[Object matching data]
#####

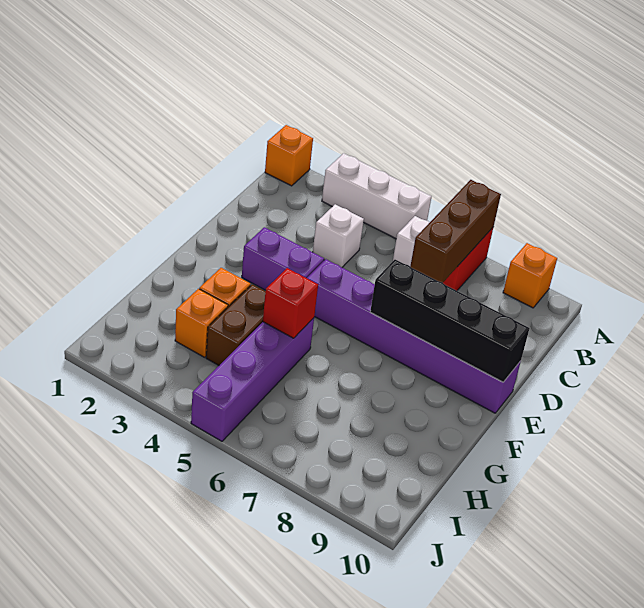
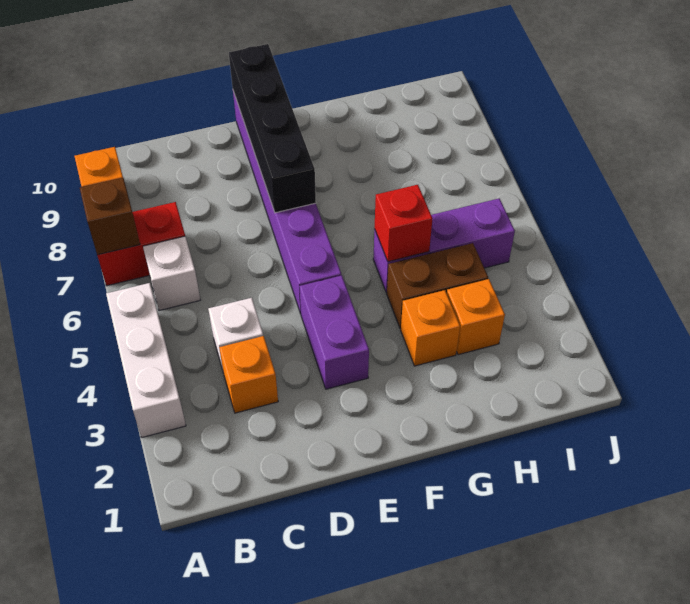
orange brick A1 level 1 -> orange brick C3 level 1
brown brick A7:C7 level 2 -> brown brick A7 level 2
purple brick G5:J5 level 1 -> purple brick G5:I5 level 1

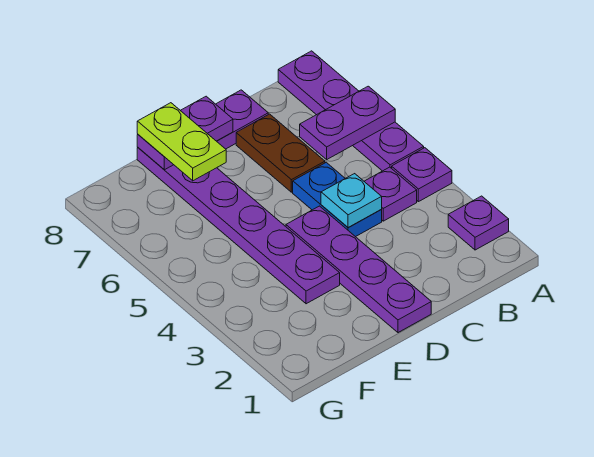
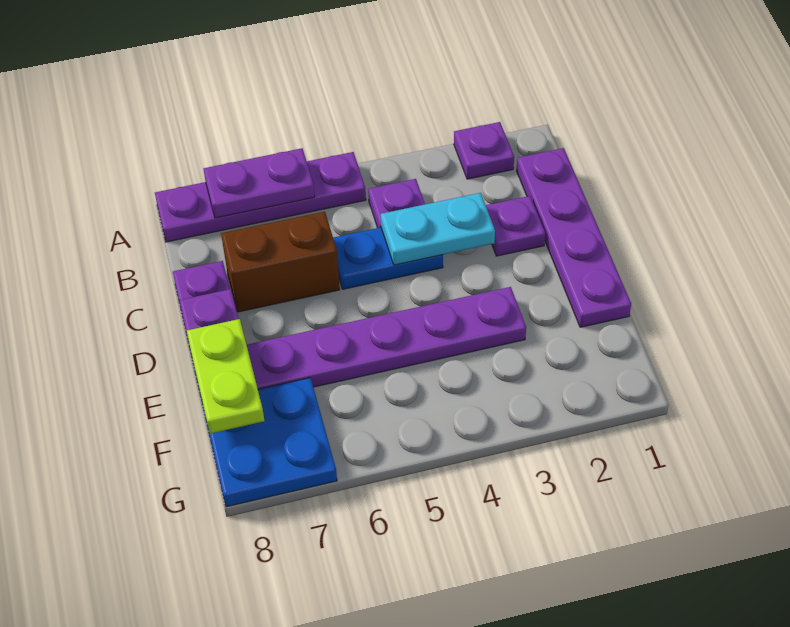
purple plate A4 level 1 -> purple plate C2 level 1
purple plate A6:B6 level 2 -> purple plate A6:A7 level 2
cyan plate C4 level 2 -> cyan plate C3:C4 level 2
brown plate C6:C7 level 1 -> brown brick C6:C7 level 1
purple plate D1:D4 level 1 -> purple plate B1:E1 level 1
lime plate E7:E8 level 3 -> lime plate E8:F8 level 3
none -> blue plate F7:G8 level 1

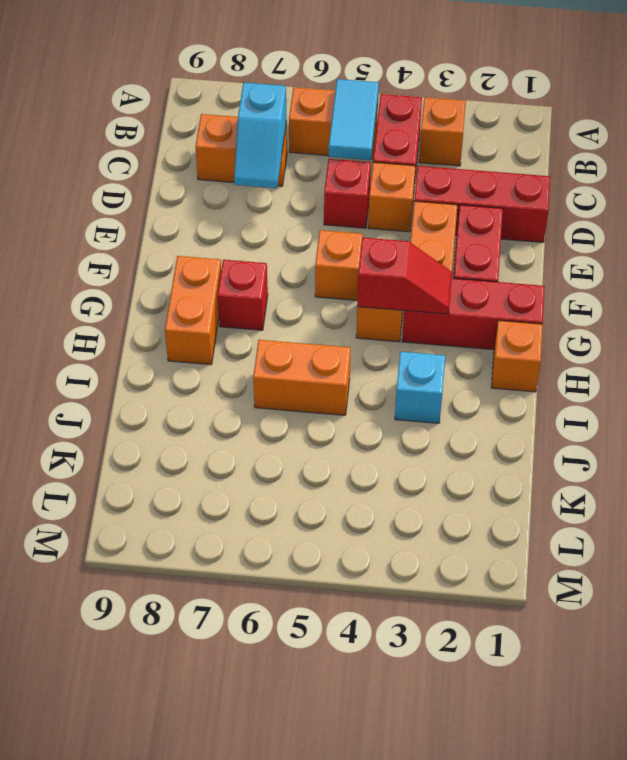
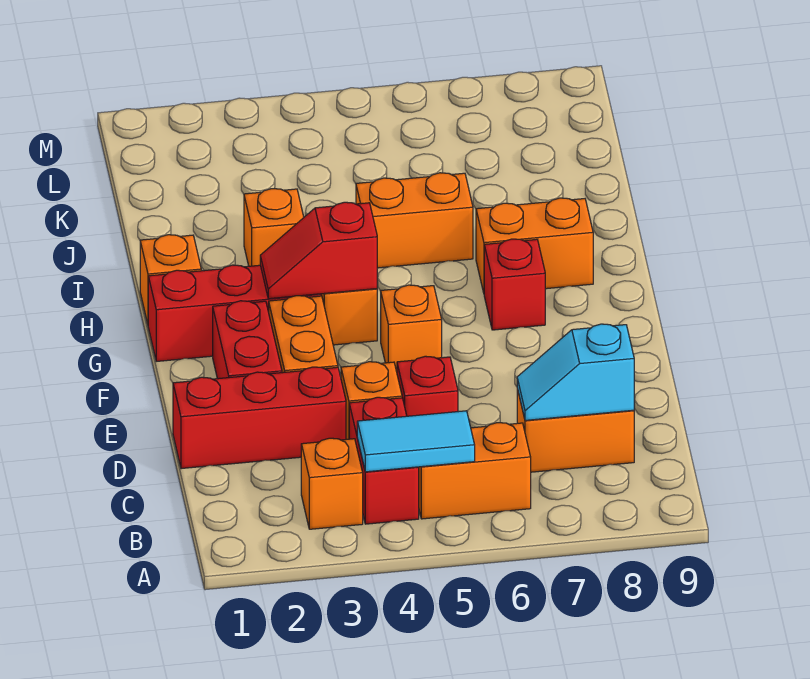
cyan tile B5:C5 level 2 -> cyan tile B4:B5 level 2
cyan slope C7:D7 level 2 top C -> cyan slope C7:C8 level 2 top 8
orange brick G8:H8 level 1 -> orange brick H7:H8 level 1
cyan brick I3 level 1 -> orange brick I3 level 1

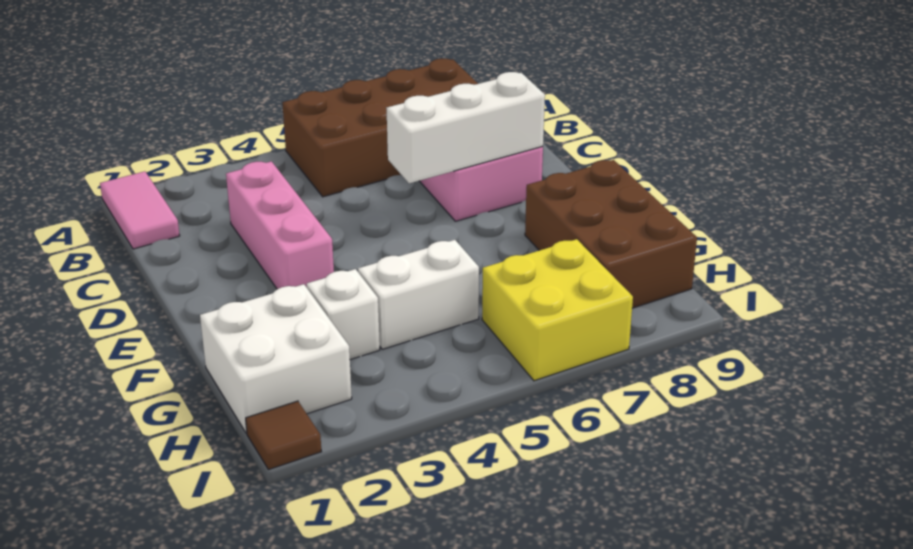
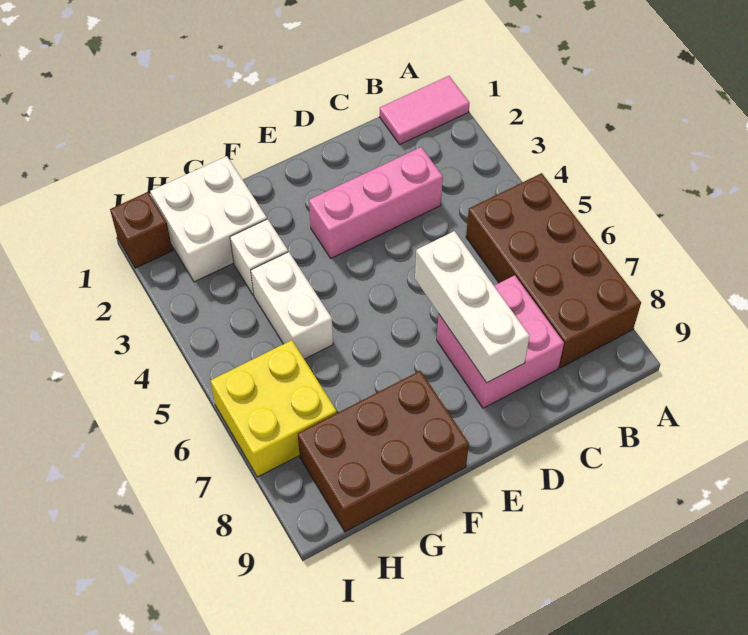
brown tile I1 level 1 -> brown brick I1 level 1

#####

_REQUIRED ACTION_: What lines of the preceding data include the string "brown"? Pull them out.

_RESPONSE FOR THIS EXERCISE_:
brown brick A7:C7 level 2 -> brown brick A7 level 2
brown plate C6:C7 level 1 -> brown brick C6:C7 level 1
brown tile I1 level 1 -> brown brick I1 level 1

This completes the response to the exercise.